DATASET RECORDS Start Marker

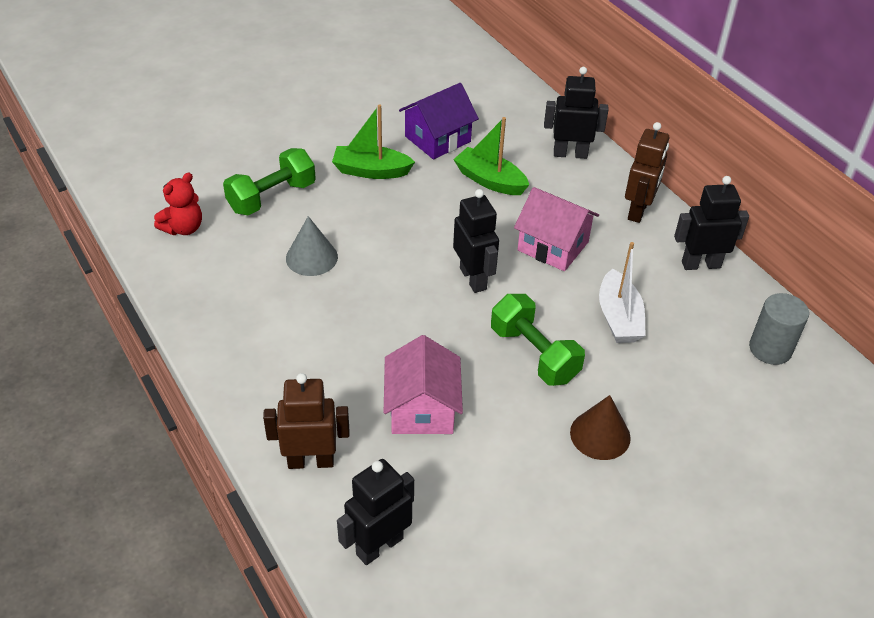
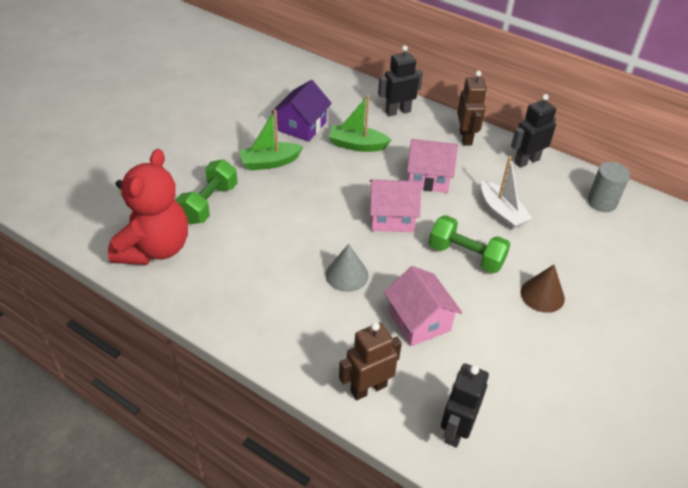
camera: 25 degrees left, 0 degrees up
(183, 228) = (155, 248): red teddy bear -> red teddy bear, size x2.03
(311, 257) = (269, 239): grey cone -> grey cone (347, 275)
(473, 279) = (392, 217): black robot -> pink house

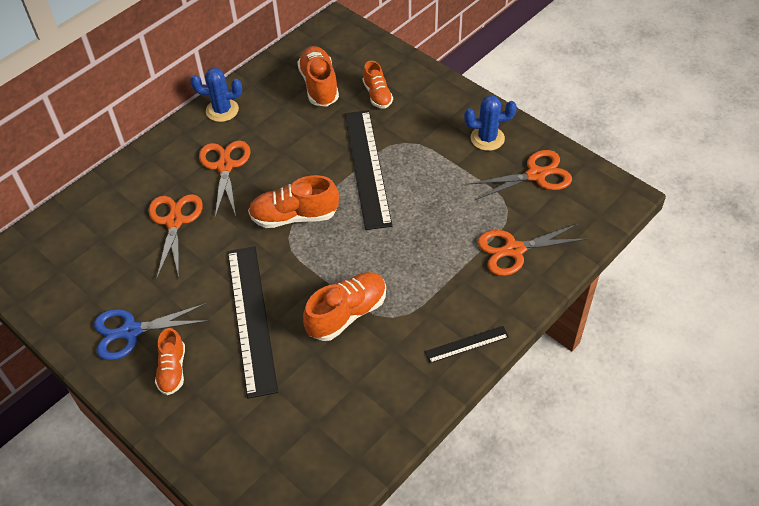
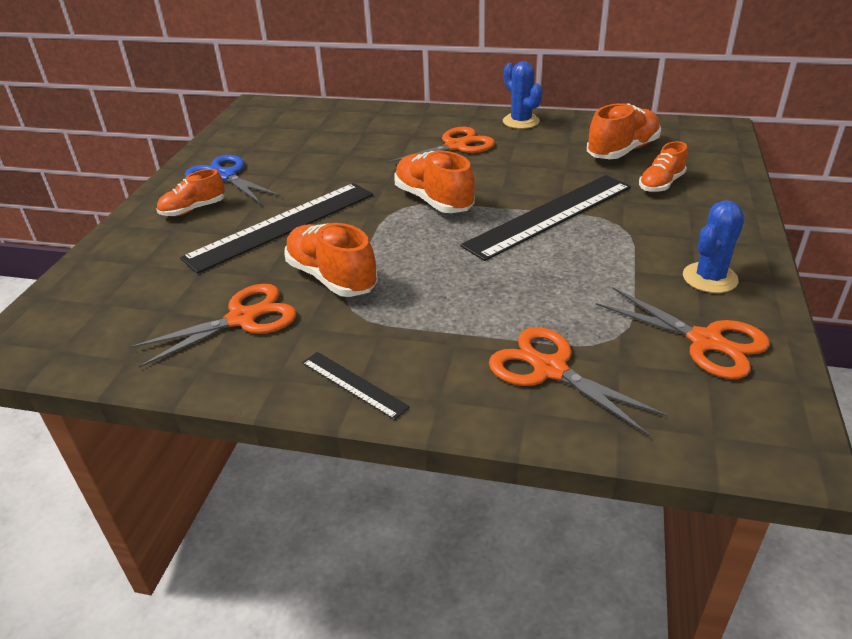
camera: 60 degrees right, 15 degrees down
(174, 222) = (365, 149): orange scissors -> orange scissors (242, 319)
(347, 314) = (332, 277): orange shoe -> orange shoe turned 150 degrees counterclockwise
(487, 138) = (710, 278): blue cactus -> blue cactus turned 75 degrees clockwise

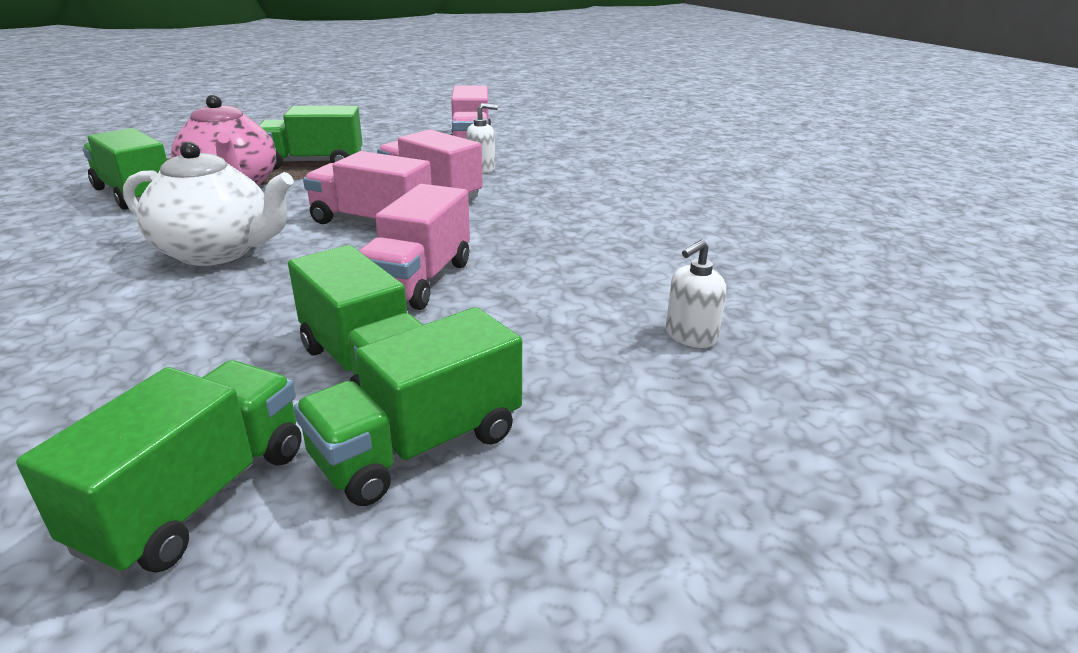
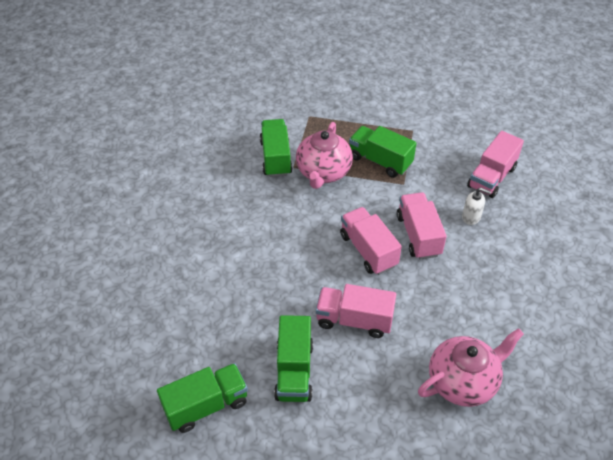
camera: 40 degrees right, 20 degrees up
(217, 252) = (285, 241): white teapot -> none
(418, 281) = (354, 320): pink truck -> pink truck turned 45 degrees clockwise
(418, 446) = (282, 429): green truck -> none
(642, 275) = (463, 381): none -> pink teapot
(690, 336) = (439, 440): white soap dispenser -> none

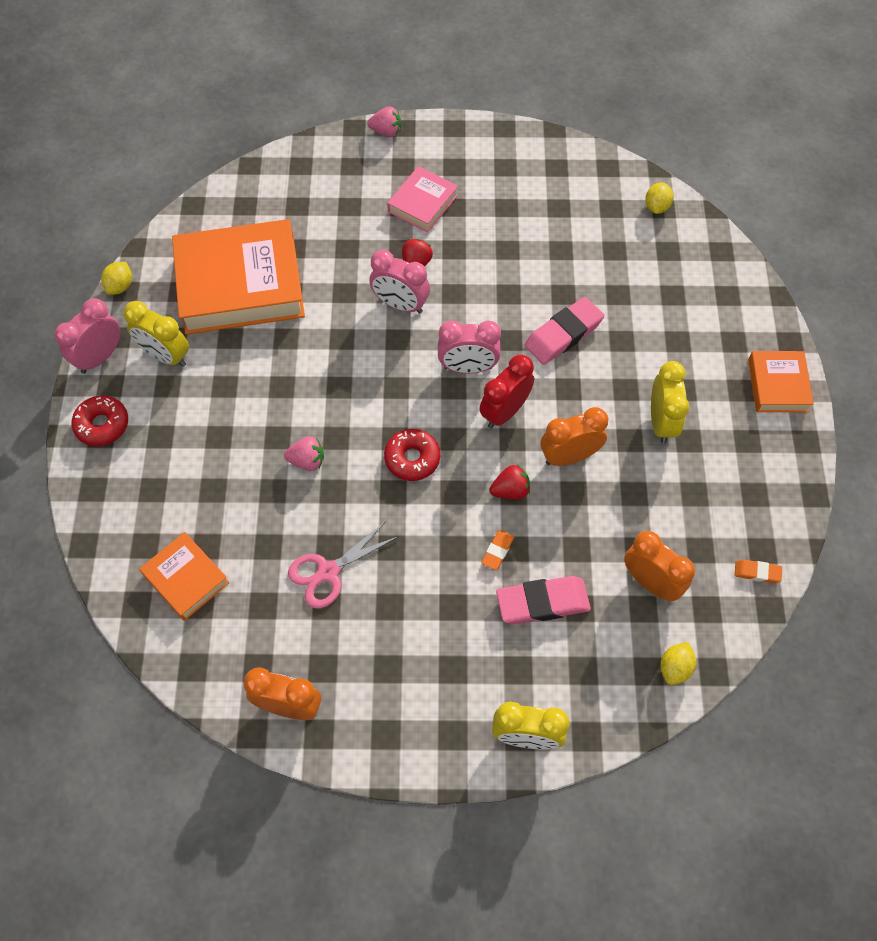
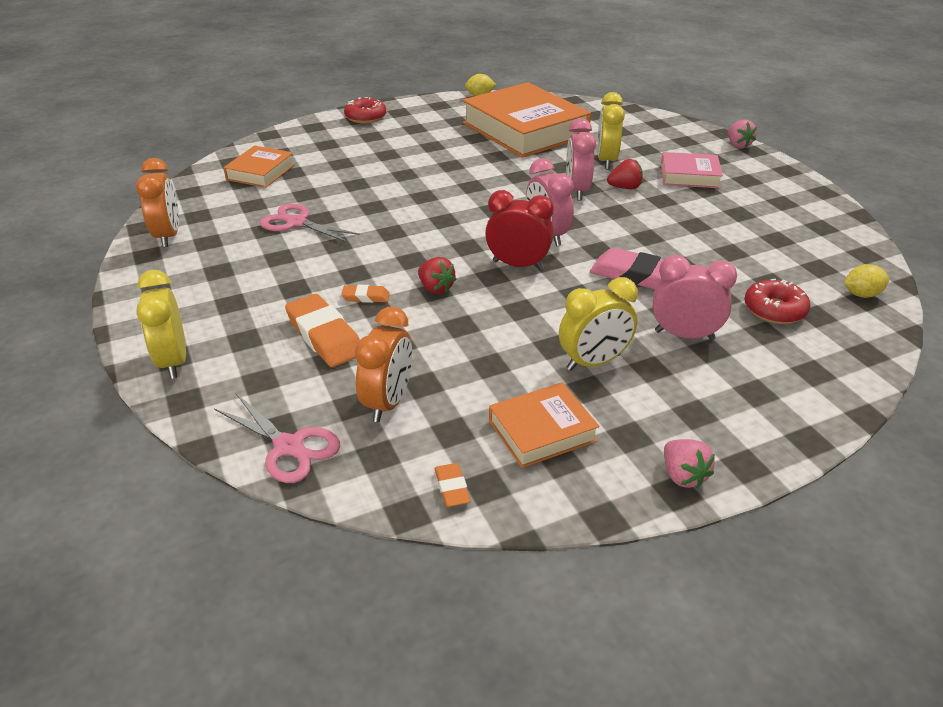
camera: 65 degrees right, 25 degrees down
(100, 357) = (418, 104): pink clock -> pink clock (684, 335)
(166, 356) = (439, 122): yellow clock -> yellow clock (606, 161)
(307, 461) = (392, 190): pink strawberry -> pink strawberry (683, 475)
(412, 459) = (430, 232): red donut -> red donut (774, 310)
(542, 602) = (324, 336): pink eraser -> orange eraser
(569, 456) = (500, 312): orange clock -> none
(674, 668) = (289, 446): yellow lemon -> pink scissors
(777, 385) = (734, 444): orange book -> orange book (542, 430)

DATASET RECORDS End Marker

**WHAT YOU ARE ASKED TO DO:** Write out again exactly the lines from the start of the data above through the line containing "(217, 252) = (285, 241): white teapot -> none", inclusive, excluding any pictures.

**SOLUTION:**
camera: 25 degrees left, 0 degrees up
(183, 228) = (155, 248): red teddy bear -> red teddy bear, size x2.03
(311, 257) = (269, 239): grey cone -> grey cone (347, 275)
(473, 279) = (392, 217): black robot -> pink house

camera: 60 degrees right, 15 degrees down
(174, 222) = (365, 149): orange scissors -> orange scissors (242, 319)
(347, 314) = (332, 277): orange shoe -> orange shoe turned 150 degrees counterclockwise
(487, 138) = (710, 278): blue cactus -> blue cactus turned 75 degrees clockwise

camera: 40 degrees right, 20 degrees up
(217, 252) = (285, 241): white teapot -> none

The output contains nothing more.